**DIRECTIONS:**
Let your answer be the line containing "black mug [172,123,238,184]" and every line below it to the end of the records, copied exactly.

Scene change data
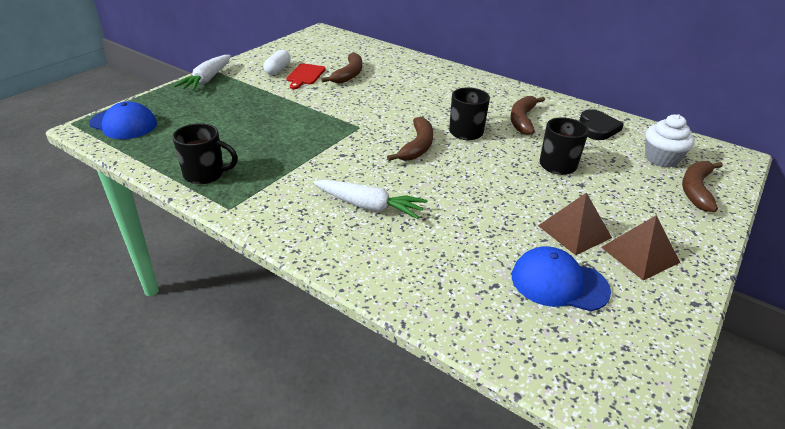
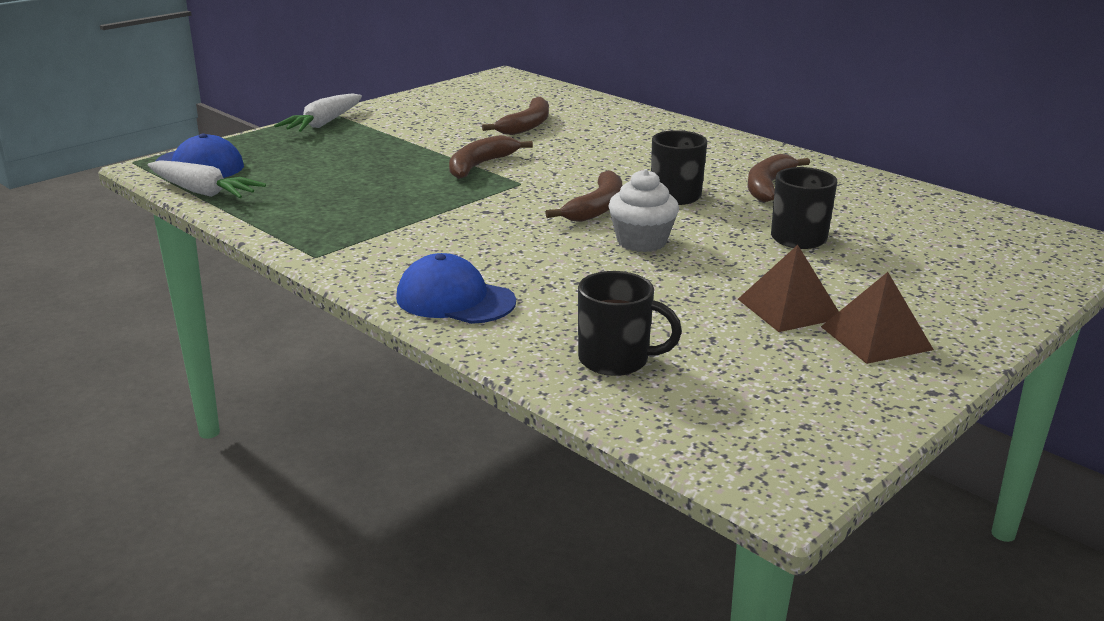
camera: 10 degrees right, 10 degrees down
black mug [172,123,238,184] -> black mug moved to [578,271,682,376]
white capsule [264,50,291,75] -> none
red cutting board [286,63,326,89] -> none
white carrot [313,180,427,219] -> white carrot moved to [148,160,266,198]
blue cap [512,246,611,311] -> blue cap moved to [396,253,516,324]
black heart [579,109,624,140] -> none
white cupcake [645,114,695,168] -> white cupcake moved to [608,169,679,252]
brown banana [682,161,723,212] -> brown banana moved to [449,135,533,179]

**FINISHED TASK:**
black mug [172,123,238,184] -> black mug moved to [578,271,682,376]
white capsule [264,50,291,75] -> none
red cutting board [286,63,326,89] -> none
white carrot [313,180,427,219] -> white carrot moved to [148,160,266,198]
blue cap [512,246,611,311] -> blue cap moved to [396,253,516,324]
black heart [579,109,624,140] -> none
white cupcake [645,114,695,168] -> white cupcake moved to [608,169,679,252]
brown banana [682,161,723,212] -> brown banana moved to [449,135,533,179]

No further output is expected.